**Exercise prompt**. Having found the line that holds "black mushroom [474,291,527,348]", give that line and all lines after it again, word for word, through the end of the data below.

Source records:
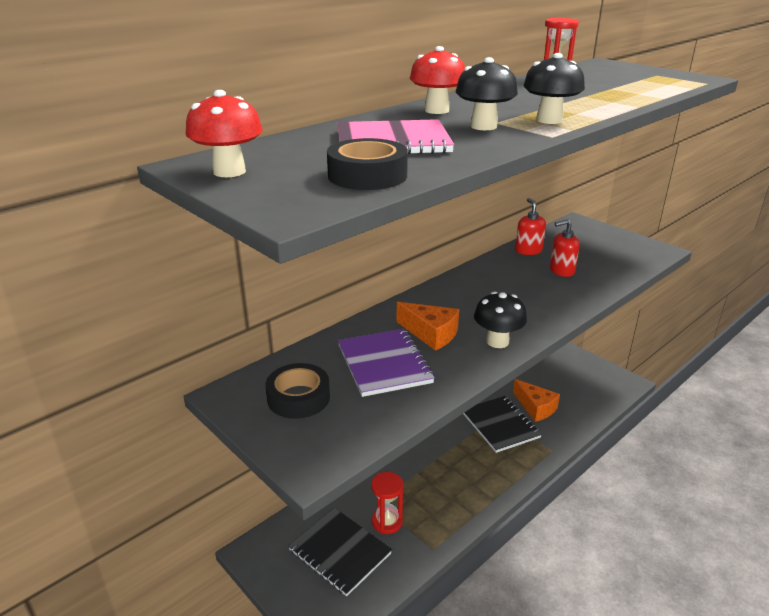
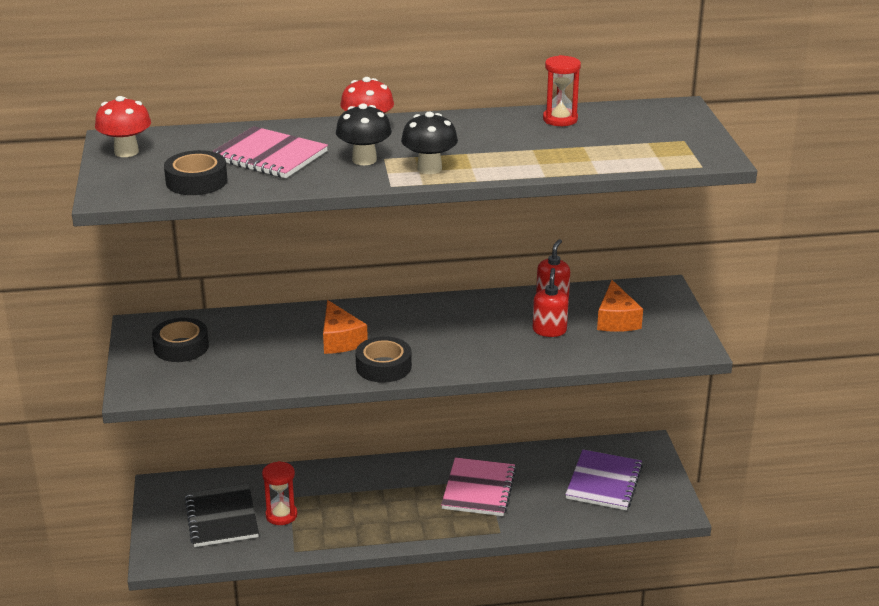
camera: 35 degrees right, 0 degrees up
purple notebook [338,329,435,397] -> purple notebook moved to [565,449,643,510]
black notebook [463,396,542,453] -> pink notebook [441,457,516,516]
black mushroom [474,291,527,348] -> black tape [355,336,412,383]
orange cheese [513,379,560,422] -> orange cheese moved to [597,280,643,332]
red soap dispenser [550,219,580,277] -> red soap dispenser turned 75 degrees clockwise [533,268,568,337]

**Output of the task**.
black mushroom [474,291,527,348] -> black tape [355,336,412,383]
orange cheese [513,379,560,422] -> orange cheese moved to [597,280,643,332]
red soap dispenser [550,219,580,277] -> red soap dispenser turned 75 degrees clockwise [533,268,568,337]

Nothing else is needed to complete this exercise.